=== What you have to do ===
Pictures aside, copy exactly each line from the one that holds "red star: (352, 481) -> (280, 262), moved" through the last line of the records below.

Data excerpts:
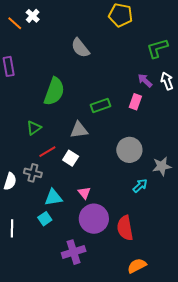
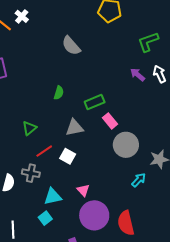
green semicircle: (54, 91) -> (59, 93), moved, size x0.5
pink rectangle: (135, 102) -> (110, 121), moved, turned -56

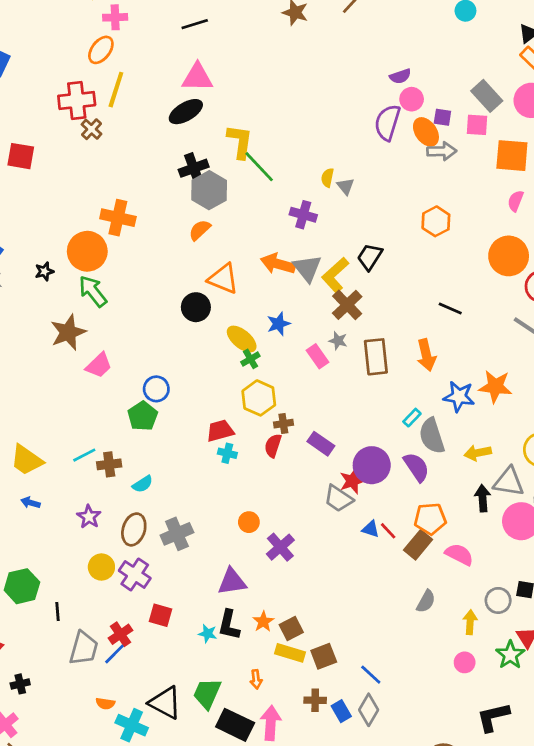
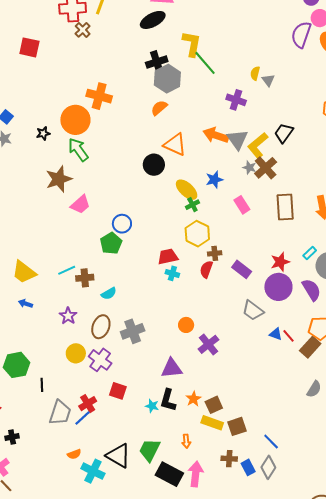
gray star: (338, 341) -> (249, 167), moved
red star: (352, 481) -> (280, 262), moved
orange semicircle: (105, 703) -> (74, 454), turned -32

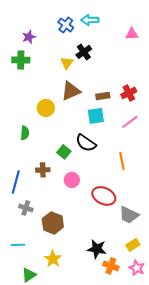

=== Exercise solution ===
red star: (352, 481) -> (280, 262), moved
orange semicircle: (105, 703) -> (74, 454), turned -32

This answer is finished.